* **DATA SHOWN**:
--- START ---
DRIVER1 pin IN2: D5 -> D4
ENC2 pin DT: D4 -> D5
--- END ---
--- START ---
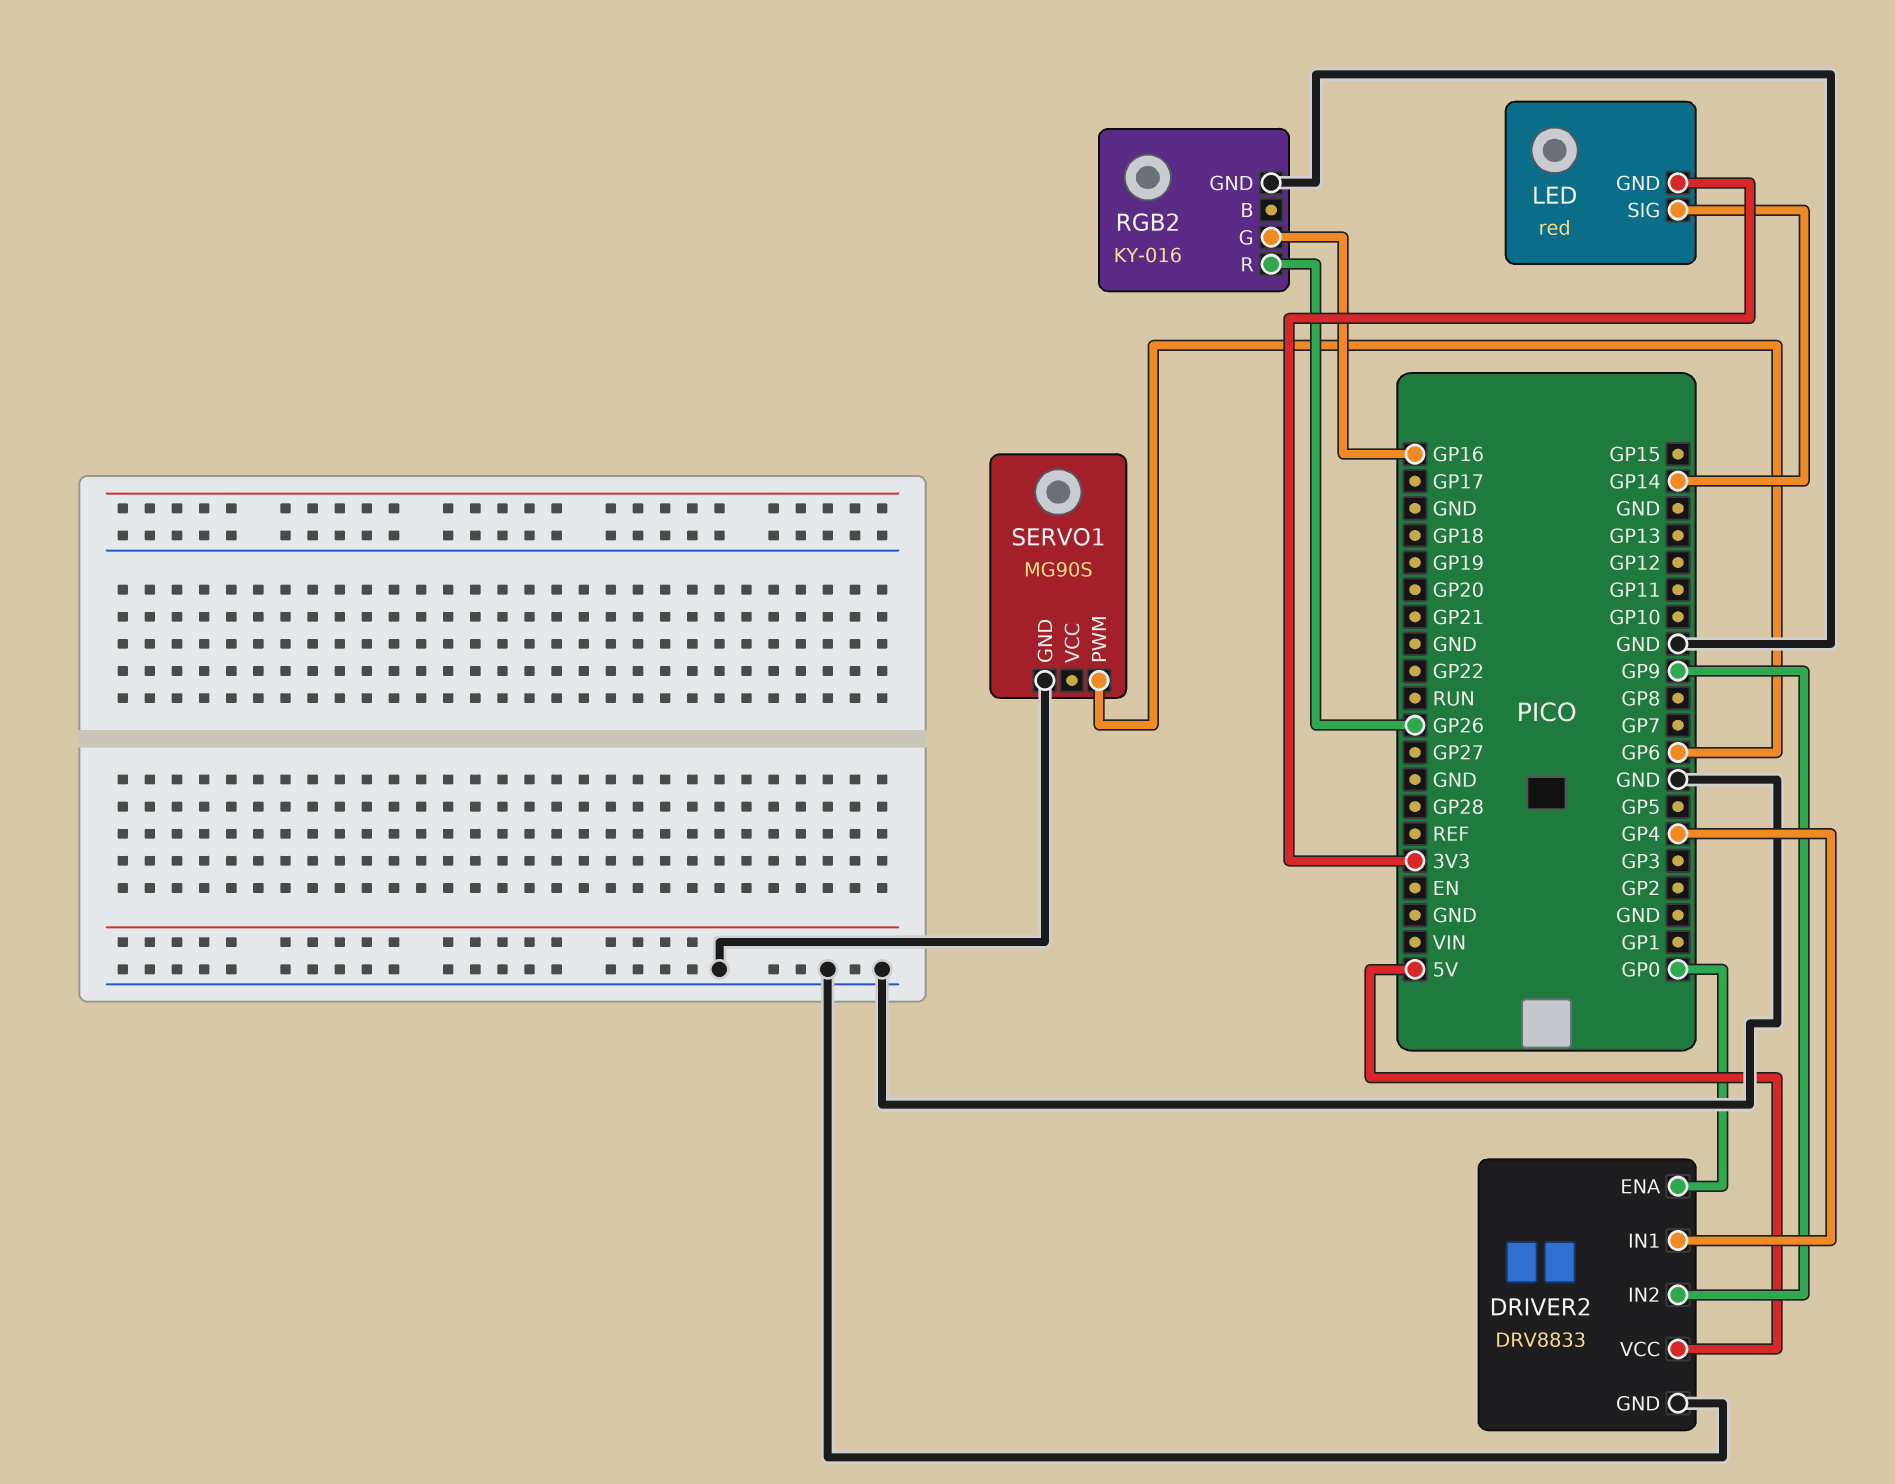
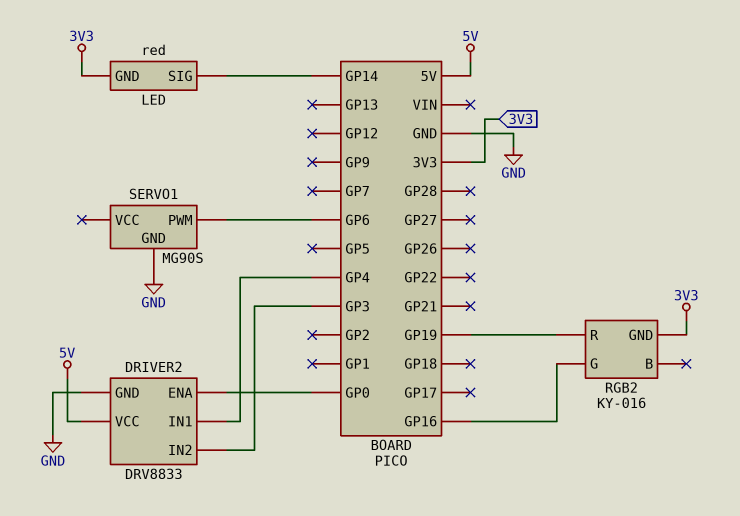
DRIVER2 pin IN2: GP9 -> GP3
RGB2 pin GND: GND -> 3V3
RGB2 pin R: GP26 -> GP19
--- END ---
* **YOUR GOAL**: Copy the entries above exactly, but only from the line holding "DRIVER2 pin IN2: GP9 -> GP3" through the line holding "RGB2 pin R: GP26 -> GP19", both included.

* **THE COMPLETED TASK**:
DRIVER2 pin IN2: GP9 -> GP3
RGB2 pin GND: GND -> 3V3
RGB2 pin R: GP26 -> GP19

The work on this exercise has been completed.